====== Input data ======

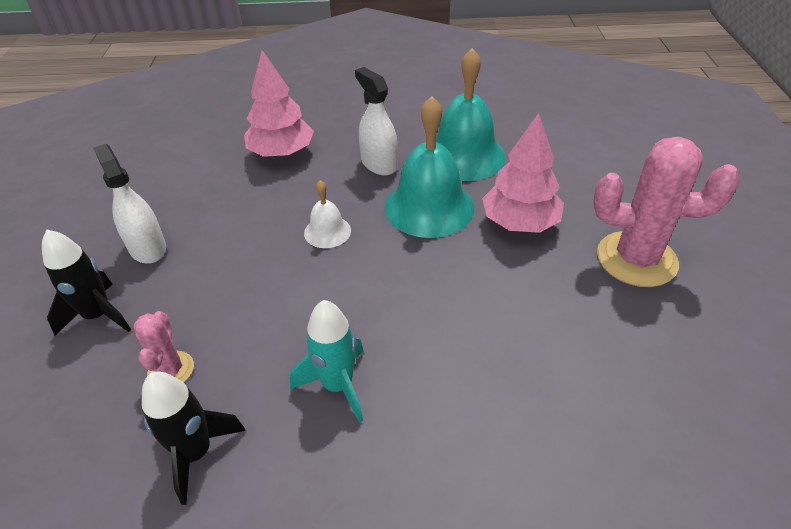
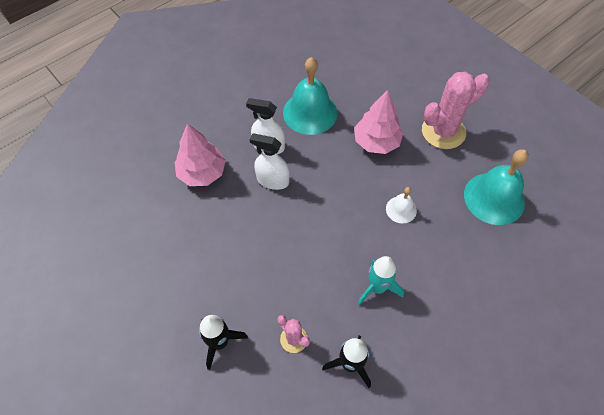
camera: 40 degrees left, 15 degrees up
white spray bottle [93,144,166,264] -> white spray bottle moved to [249,134,290,190]
white bell [304,180,351,248] -> white bell moved to [386,187,417,223]
turquoise bell [385,96,474,238] -> turquoise bell moved to [464,149,529,225]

======

### What is expected
Where a line of the data holds the word "bell", copy that line.

### Written solution
white bell [304,180,351,248] -> white bell moved to [386,187,417,223]
turquoise bell [385,96,474,238] -> turquoise bell moved to [464,149,529,225]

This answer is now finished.